Directions: Starting with the line that contains "Outline anything matching", write out each line through the end of the listing, unchanged. Output nothing else.

# Start of Data shown

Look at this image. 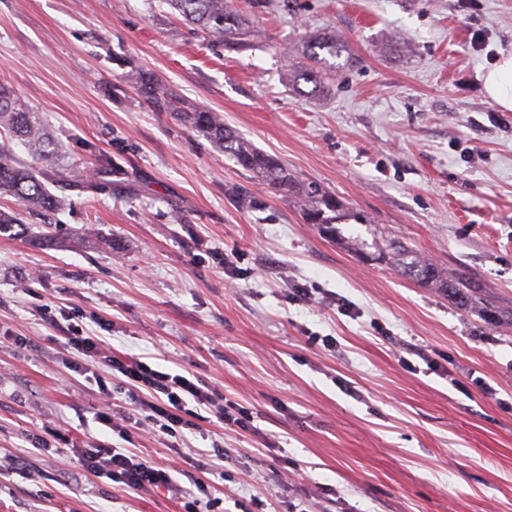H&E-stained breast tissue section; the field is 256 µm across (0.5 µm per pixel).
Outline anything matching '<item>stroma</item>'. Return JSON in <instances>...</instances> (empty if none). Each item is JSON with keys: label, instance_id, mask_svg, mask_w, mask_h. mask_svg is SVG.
<instances>
[{"label": "stroma", "instance_id": "stroma-1", "mask_svg": "<svg viewBox=\"0 0 512 512\" xmlns=\"http://www.w3.org/2000/svg\"><path fill=\"white\" fill-rule=\"evenodd\" d=\"M234 6L249 24L230 52L161 0H0V80L84 182L0 235V512H184L189 495L197 512H512V325L379 257L402 239L512 311V111L483 87L512 53V0ZM312 34L344 51L304 96L286 71ZM133 67L334 193L336 238L155 111ZM298 287L354 311L294 300ZM62 315L113 353L177 364L248 427L135 433L176 468L171 493L83 471L73 445L114 437L95 383L64 364Z\"/></svg>", "mask_w": 512, "mask_h": 512}]
</instances>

# End of Data shown

The solution:
Outline anything matching '<item>stroma</item>'. Return JSON in <instances>...</instances> (empty if none). Each item is JSON with keys: label, instance_id, mask_svg, mask_w, mask_h. mask_svg is SVG.
<instances>
[{"label": "stroma", "instance_id": "stroma-1", "mask_svg": "<svg viewBox=\"0 0 512 512\" xmlns=\"http://www.w3.org/2000/svg\"><path fill=\"white\" fill-rule=\"evenodd\" d=\"M234 6L249 24L230 52L161 0H0V80L84 182L0 235V512H184L189 495L197 512H512V325L379 257L402 239L512 311V111L483 87L512 53V0ZM312 34L344 51L304 96L286 71ZM133 67L334 193L336 238L155 111ZM298 287L354 311L294 300ZM62 315L113 353L177 364L248 427L135 433L176 468L171 493L83 471L73 445L114 437L95 383L64 364Z\"/></svg>", "mask_w": 512, "mask_h": 512}]
</instances>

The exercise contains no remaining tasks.